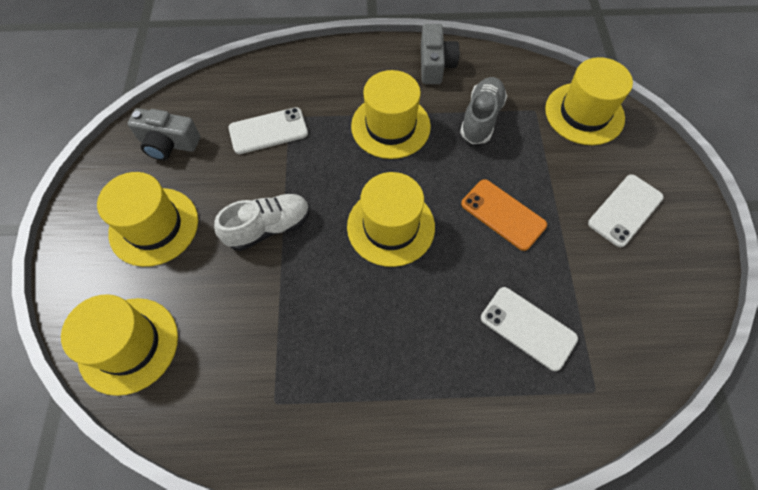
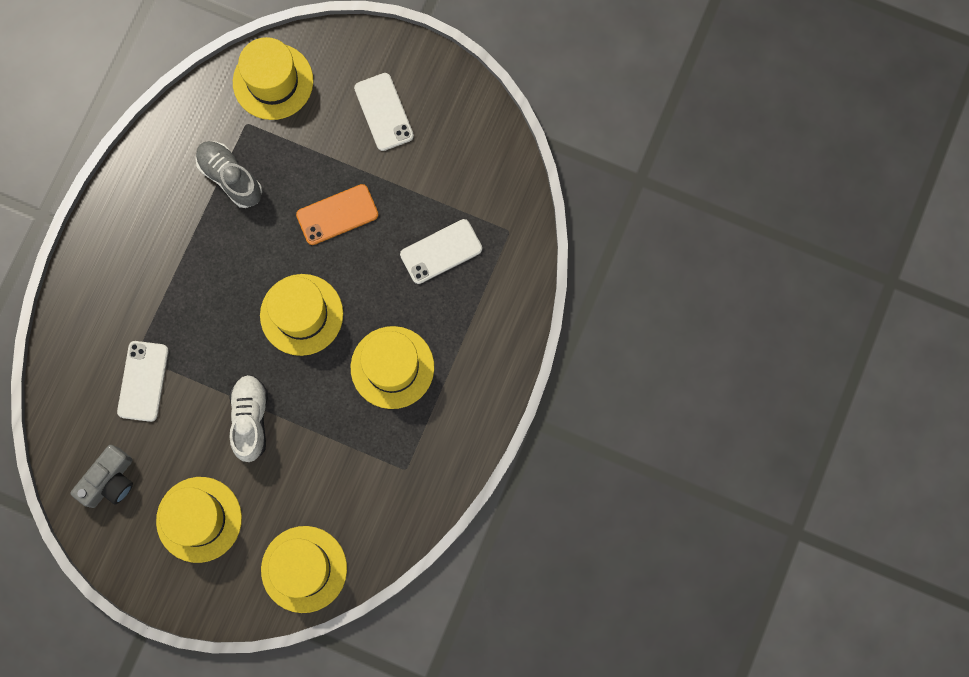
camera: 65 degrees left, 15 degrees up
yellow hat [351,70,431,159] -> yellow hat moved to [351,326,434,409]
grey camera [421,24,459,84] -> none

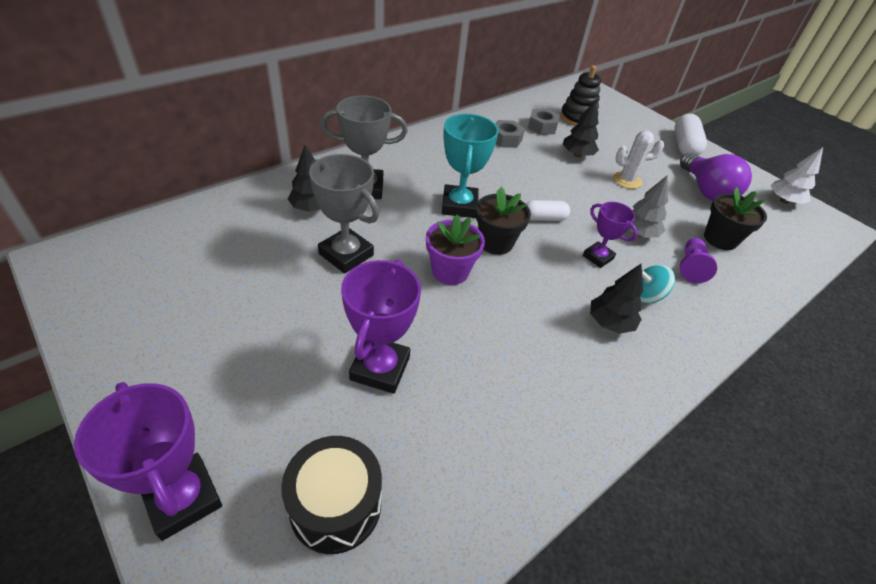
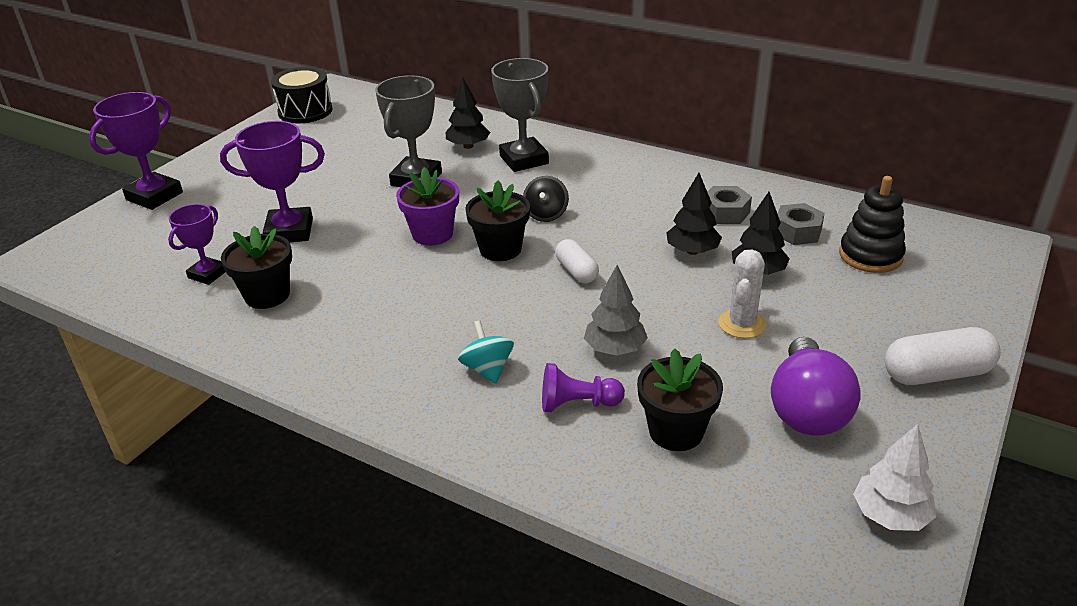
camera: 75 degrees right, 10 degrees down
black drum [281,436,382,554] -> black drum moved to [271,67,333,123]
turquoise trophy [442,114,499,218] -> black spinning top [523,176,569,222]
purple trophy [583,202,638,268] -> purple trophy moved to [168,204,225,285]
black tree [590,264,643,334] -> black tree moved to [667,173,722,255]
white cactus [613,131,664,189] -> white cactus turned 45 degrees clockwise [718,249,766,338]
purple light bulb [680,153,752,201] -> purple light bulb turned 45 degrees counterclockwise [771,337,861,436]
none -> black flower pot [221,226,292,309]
---
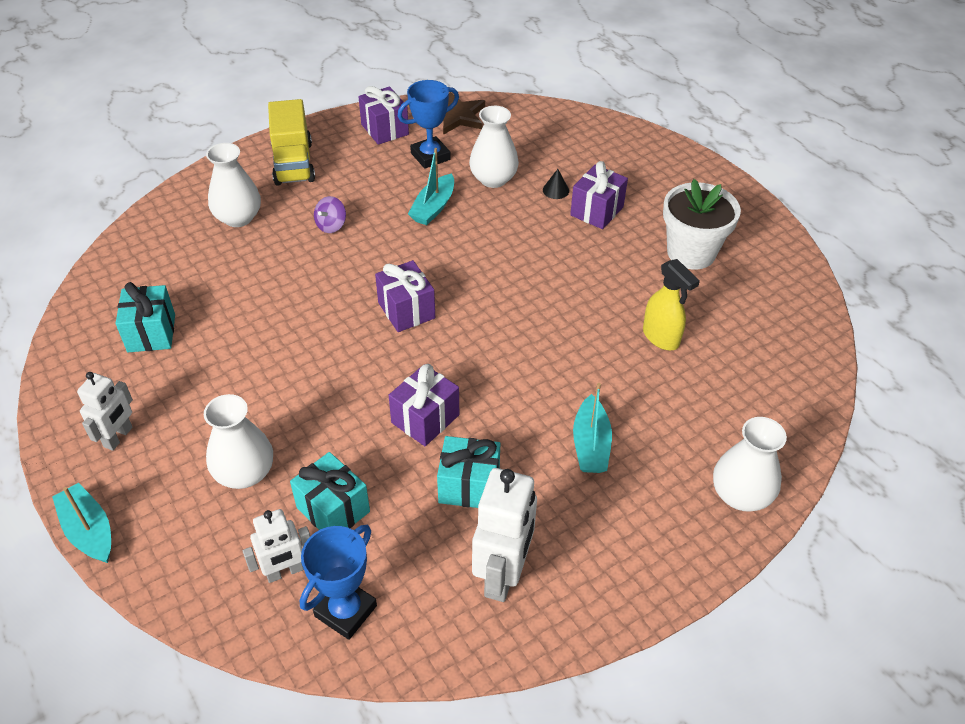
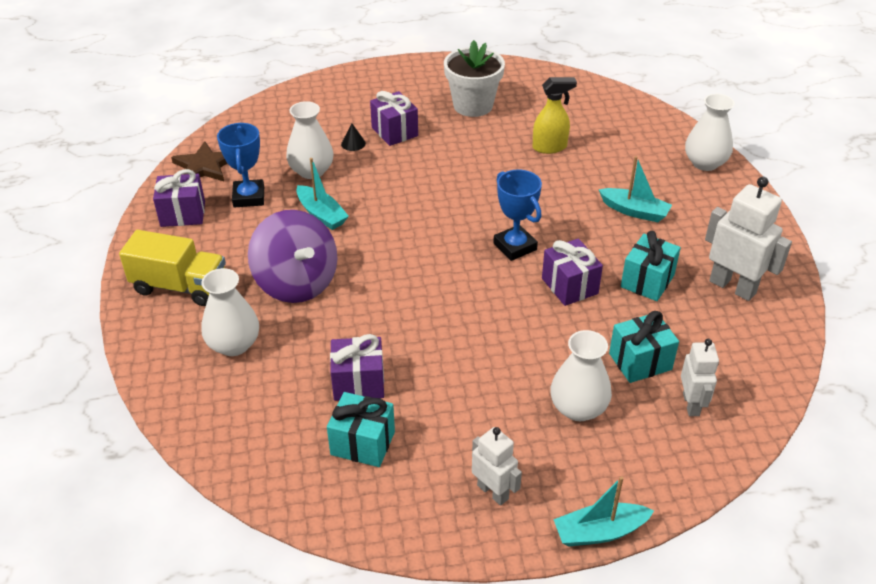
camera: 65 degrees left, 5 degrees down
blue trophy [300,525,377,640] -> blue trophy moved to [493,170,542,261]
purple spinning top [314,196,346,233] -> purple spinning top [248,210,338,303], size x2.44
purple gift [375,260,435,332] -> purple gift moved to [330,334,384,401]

* EXERCISE DIRECTIONS *
Please give back, exactly as it stands above, the stretch from the line with "purple spinning top [314,196,346,233]" through the line with "purple gift [375,260,435,332]", and no line outside it.

* WRITTEN RESPONSE *
purple spinning top [314,196,346,233] -> purple spinning top [248,210,338,303], size x2.44
purple gift [375,260,435,332] -> purple gift moved to [330,334,384,401]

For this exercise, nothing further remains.